● **DATA SHOWN**:
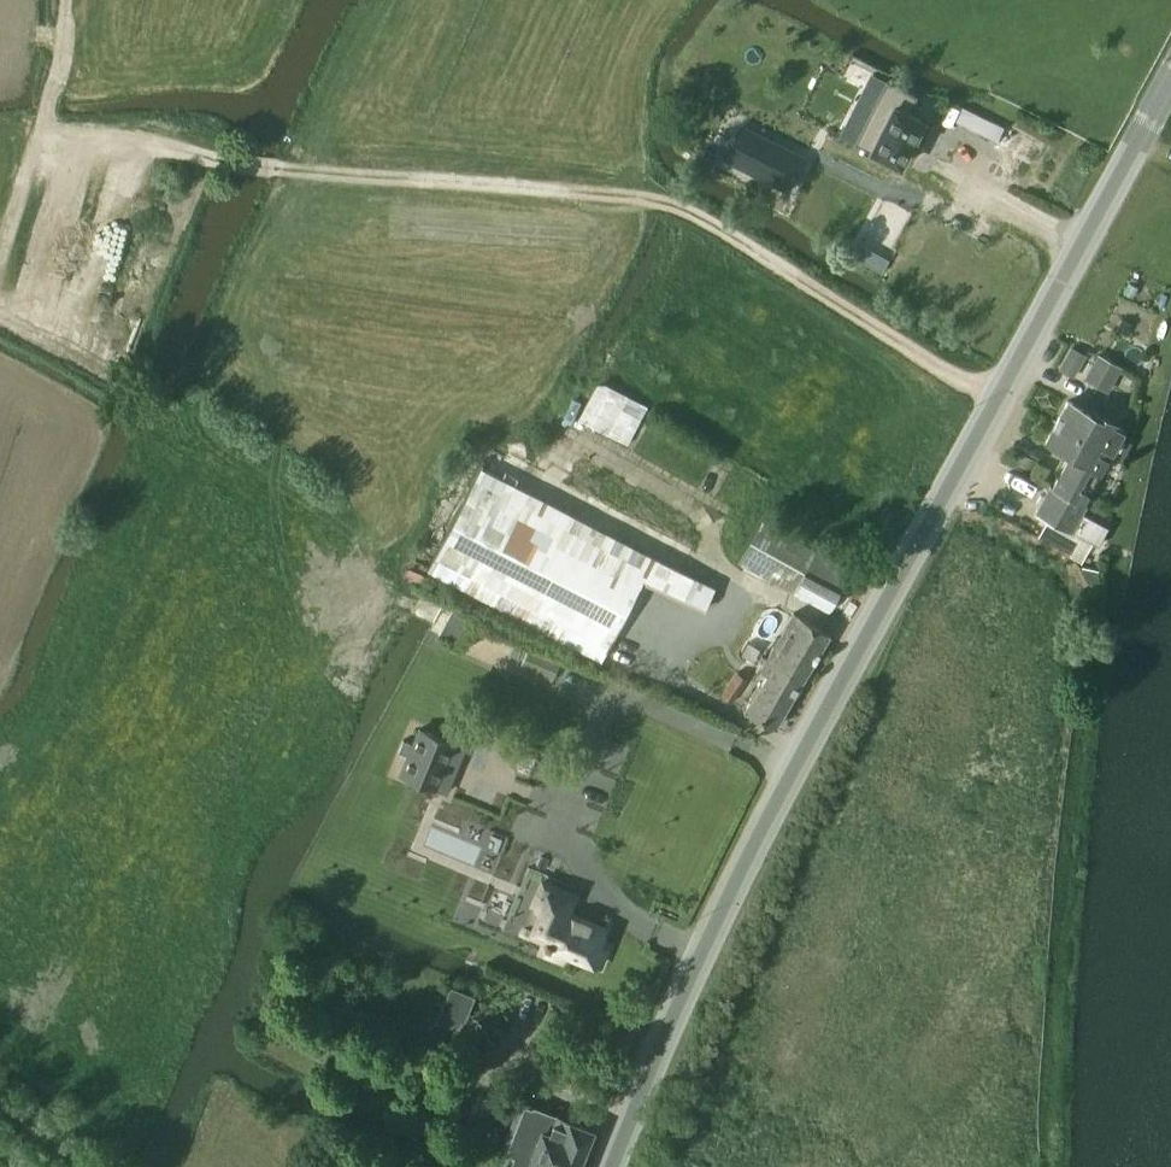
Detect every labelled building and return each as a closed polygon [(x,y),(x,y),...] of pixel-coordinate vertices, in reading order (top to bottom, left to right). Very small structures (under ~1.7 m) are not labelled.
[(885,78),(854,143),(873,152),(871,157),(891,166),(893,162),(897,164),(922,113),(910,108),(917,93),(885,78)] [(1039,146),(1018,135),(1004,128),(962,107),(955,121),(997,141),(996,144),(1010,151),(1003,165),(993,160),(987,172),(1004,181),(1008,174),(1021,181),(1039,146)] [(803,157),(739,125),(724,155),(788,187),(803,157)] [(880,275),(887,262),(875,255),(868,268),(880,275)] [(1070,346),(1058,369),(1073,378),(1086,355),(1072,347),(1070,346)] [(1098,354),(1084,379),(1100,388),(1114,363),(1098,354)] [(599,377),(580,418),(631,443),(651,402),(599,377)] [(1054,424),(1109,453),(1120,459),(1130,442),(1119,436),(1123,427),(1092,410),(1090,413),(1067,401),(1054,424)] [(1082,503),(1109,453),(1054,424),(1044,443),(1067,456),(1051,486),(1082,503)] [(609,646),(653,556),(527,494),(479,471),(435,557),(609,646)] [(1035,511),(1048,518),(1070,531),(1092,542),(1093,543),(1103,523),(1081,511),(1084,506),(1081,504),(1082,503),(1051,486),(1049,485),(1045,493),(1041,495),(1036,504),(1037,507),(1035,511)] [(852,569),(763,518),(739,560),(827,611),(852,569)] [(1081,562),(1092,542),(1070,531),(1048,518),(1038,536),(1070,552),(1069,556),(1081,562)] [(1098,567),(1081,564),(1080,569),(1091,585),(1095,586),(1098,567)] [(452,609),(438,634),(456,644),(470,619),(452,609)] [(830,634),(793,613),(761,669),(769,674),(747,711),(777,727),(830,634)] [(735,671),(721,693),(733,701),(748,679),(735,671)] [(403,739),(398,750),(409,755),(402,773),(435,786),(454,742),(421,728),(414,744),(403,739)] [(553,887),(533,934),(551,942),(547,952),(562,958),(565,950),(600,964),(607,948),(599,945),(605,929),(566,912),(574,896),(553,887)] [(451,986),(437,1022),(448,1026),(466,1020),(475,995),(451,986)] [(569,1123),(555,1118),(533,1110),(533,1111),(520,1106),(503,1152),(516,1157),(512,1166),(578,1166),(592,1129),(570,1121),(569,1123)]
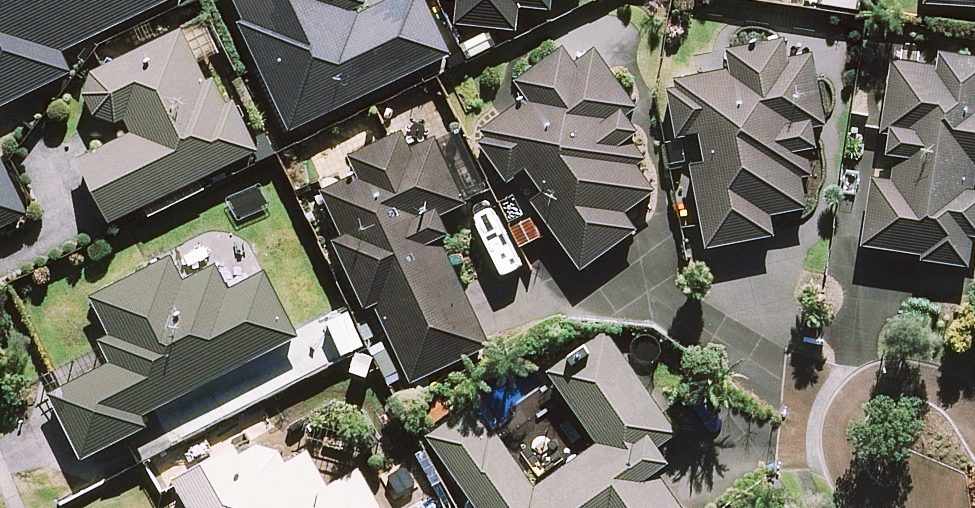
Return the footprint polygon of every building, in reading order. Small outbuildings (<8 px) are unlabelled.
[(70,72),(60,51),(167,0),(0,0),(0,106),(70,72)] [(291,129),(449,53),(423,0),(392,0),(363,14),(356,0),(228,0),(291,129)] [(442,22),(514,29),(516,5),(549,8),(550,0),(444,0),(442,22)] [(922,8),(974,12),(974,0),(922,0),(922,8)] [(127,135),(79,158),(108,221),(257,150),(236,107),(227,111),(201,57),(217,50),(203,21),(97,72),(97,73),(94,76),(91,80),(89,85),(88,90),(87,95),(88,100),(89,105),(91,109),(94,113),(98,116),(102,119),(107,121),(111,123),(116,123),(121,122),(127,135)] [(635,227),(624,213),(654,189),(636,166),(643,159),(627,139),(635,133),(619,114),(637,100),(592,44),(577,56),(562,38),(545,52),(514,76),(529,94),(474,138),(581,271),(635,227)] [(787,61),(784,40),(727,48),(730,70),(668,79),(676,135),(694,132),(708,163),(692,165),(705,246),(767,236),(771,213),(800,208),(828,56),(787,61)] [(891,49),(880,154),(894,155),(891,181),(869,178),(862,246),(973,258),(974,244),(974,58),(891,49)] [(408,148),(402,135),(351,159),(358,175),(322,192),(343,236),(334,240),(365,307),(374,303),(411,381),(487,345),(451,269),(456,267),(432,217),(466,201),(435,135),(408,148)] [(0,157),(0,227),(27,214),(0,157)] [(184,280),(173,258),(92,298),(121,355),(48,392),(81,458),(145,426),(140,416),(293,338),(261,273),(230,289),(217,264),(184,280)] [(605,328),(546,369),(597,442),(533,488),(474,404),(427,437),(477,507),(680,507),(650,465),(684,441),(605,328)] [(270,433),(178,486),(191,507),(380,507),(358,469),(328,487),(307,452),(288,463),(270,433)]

● **WHAT YOU WILL DO**: Report every line of the data in which "building" appears.

● **SOLUTION BELOW**:
Detect every labelled building and return each as a closed polygon [(x,y),(x,y),...] of pixel-coordinate vertices, in reading order (top to bottom, left to right). Very small structures (under ~1.7 m) are not labelled.
Return the footprint polygon of every building, in reading order. Small outbuildings (<8 px) are unlabelled.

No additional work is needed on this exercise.